▶ _DATA FOR PROCESSING_:
_____
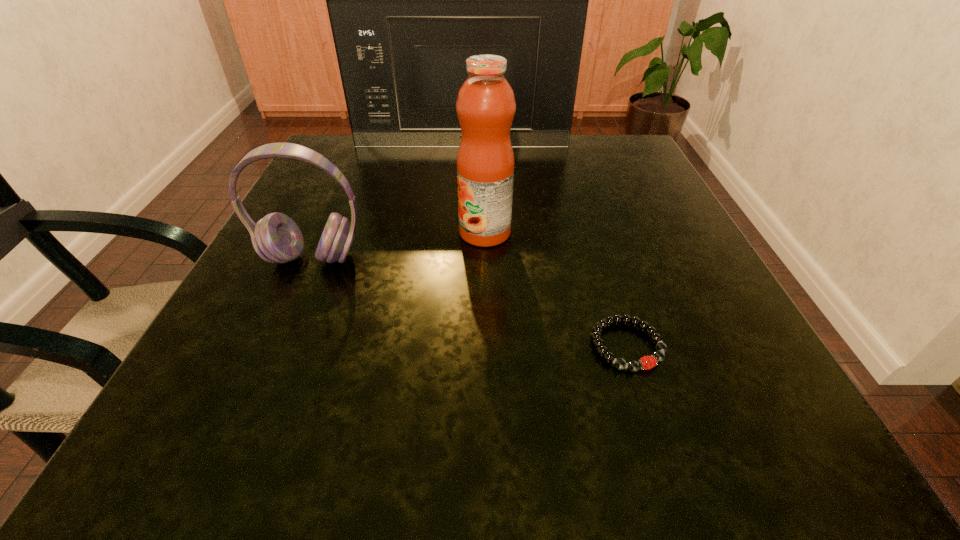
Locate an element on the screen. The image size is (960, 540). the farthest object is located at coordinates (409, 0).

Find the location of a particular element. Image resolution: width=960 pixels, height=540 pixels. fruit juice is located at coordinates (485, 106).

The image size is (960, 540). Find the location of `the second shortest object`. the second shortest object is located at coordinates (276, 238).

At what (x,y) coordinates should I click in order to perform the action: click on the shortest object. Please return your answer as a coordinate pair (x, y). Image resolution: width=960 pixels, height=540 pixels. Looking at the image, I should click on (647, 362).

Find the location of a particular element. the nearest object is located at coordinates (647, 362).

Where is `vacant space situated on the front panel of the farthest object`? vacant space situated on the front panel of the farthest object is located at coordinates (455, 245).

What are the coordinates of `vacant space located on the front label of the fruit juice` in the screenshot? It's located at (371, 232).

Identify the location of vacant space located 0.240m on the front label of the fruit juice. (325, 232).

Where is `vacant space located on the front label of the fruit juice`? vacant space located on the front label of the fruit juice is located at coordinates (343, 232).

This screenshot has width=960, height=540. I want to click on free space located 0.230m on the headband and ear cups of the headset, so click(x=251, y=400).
_____
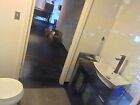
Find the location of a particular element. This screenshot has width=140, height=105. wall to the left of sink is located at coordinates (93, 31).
_____
▶ _WHAT YOU NEED TO DO_: Put the records starting at the line that contains "The image size is (960, 540). Find" and ending at the line that contains "Find the location of a particular element. the" into a numbered list, leaving out blank lines.

▶ _ANSWER BELOW_:
1. The image size is (960, 540). Find the location of `the second shortest object`. the second shortest object is located at coordinates (276, 238).
2. At what (x,y) coordinates should I click in order to perform the action: click on the shortest object. Please return your answer as a coordinate pair (x, y). Image resolution: width=960 pixels, height=540 pixels. Looking at the image, I should click on (647, 362).
3. Find the location of a particular element. the nearest object is located at coordinates (647, 362).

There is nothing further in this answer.